* **YOUR OBJECTIVE**: Every line holding the string "none" should be copied from the listing.

* **MATERIAL TO PROCESS**:
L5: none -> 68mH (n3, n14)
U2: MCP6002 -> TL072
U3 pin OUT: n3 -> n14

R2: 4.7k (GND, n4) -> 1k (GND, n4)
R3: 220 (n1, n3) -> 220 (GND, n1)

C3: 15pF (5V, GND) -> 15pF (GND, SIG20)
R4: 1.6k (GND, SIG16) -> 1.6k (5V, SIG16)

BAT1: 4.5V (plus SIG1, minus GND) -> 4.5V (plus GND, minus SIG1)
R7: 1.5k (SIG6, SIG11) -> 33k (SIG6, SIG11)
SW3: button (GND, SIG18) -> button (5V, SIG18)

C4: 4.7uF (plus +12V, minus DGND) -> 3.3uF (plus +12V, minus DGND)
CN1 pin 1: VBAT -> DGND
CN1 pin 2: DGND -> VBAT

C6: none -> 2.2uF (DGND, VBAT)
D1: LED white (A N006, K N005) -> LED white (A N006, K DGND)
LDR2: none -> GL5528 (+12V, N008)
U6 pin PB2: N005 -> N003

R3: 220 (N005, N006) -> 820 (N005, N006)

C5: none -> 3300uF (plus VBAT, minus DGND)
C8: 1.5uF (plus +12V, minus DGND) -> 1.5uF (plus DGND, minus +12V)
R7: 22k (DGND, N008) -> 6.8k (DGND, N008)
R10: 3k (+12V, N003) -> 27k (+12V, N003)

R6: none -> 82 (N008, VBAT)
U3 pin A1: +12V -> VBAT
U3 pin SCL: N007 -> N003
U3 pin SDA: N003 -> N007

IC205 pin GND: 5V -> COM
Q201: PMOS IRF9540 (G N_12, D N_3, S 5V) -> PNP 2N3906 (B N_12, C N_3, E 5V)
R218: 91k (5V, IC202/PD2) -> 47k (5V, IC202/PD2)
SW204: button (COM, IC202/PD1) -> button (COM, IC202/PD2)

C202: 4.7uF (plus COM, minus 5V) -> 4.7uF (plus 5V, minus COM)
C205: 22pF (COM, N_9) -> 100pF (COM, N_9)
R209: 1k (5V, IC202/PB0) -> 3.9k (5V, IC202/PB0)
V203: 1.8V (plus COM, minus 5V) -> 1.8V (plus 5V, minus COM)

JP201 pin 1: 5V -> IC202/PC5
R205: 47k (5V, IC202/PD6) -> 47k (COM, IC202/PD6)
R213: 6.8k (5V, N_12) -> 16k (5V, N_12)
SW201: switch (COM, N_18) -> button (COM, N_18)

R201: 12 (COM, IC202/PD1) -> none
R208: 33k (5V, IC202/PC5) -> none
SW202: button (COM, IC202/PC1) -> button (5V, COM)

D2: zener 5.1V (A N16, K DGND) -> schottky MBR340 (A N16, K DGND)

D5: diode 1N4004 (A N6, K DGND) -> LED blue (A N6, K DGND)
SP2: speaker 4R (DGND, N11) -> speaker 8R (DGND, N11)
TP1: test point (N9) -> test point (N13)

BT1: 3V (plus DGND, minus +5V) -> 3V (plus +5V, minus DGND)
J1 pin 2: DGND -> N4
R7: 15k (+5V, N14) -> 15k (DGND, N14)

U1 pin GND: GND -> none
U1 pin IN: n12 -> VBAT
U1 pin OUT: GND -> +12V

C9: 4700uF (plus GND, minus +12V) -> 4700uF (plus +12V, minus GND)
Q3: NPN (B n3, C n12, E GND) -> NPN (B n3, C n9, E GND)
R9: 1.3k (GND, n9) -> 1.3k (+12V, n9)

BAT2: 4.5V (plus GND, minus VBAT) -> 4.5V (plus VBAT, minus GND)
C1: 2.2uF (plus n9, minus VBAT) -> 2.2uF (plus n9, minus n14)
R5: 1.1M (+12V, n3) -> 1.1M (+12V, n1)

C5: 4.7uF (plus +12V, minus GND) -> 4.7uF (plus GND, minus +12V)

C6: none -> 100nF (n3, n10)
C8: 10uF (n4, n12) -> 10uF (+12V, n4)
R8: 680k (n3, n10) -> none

* **SOLUTION TO THE EXERCISE**:
L5: none -> 68mH (n3, n14)
C6: none -> 2.2uF (DGND, VBAT)
LDR2: none -> GL5528 (+12V, N008)
C5: none -> 3300uF (plus VBAT, minus DGND)
R6: none -> 82 (N008, VBAT)
R201: 12 (COM, IC202/PD1) -> none
R208: 33k (5V, IC202/PC5) -> none
U1 pin GND: GND -> none
C6: none -> 100nF (n3, n10)
R8: 680k (n3, n10) -> none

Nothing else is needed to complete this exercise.